**Description of the task:**
Scan the lines below for "orange"; report the number of lines that contain it, and only that.

**Information provided:**
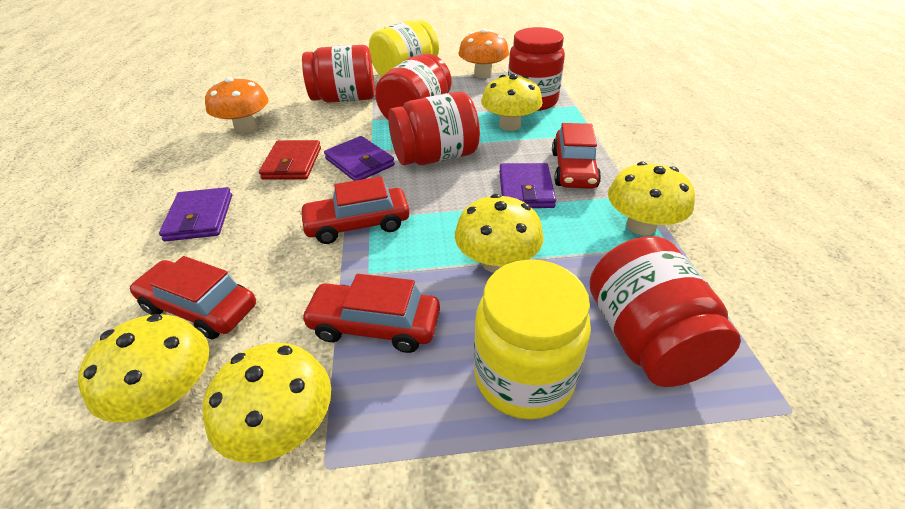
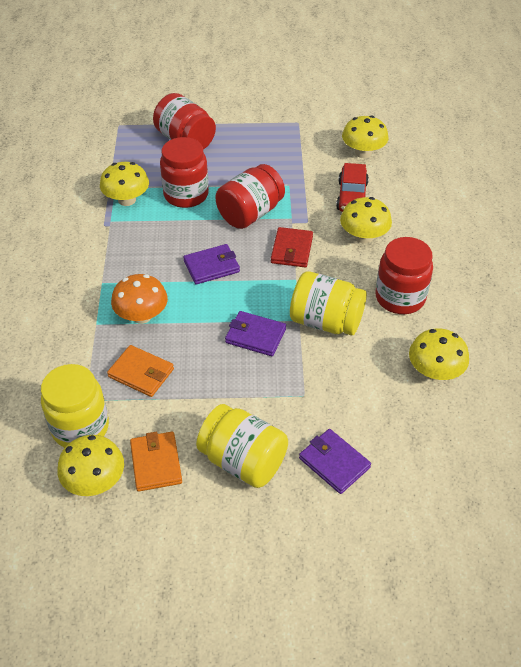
orange mushroom: [205,77,269,133] [458,29,509,78] = 2 -> [111,274,168,324] = 1
orange wallet: none = 0 -> [107,345,174,397] [130,432,182,492] = 2
red car: [129,256,256,339] [299,176,410,244] [301,274,440,353] [552,123,601,189] = 4 -> [336,163,369,212] = 1
red jar: [302,45,375,103] [375,53,452,120] [388,91,480,165] [508,27,565,111] [589,236,741,387] = 5 -> [153,93,216,149] [160,137,209,208] [216,164,285,229] [375,237,433,314] = 4
yellow jar: [369,20,439,76] [474,260,591,420] = 2 -> [41,364,109,448] [196,404,288,488] [290,271,367,335] = 3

**Answer to the exercise:**
2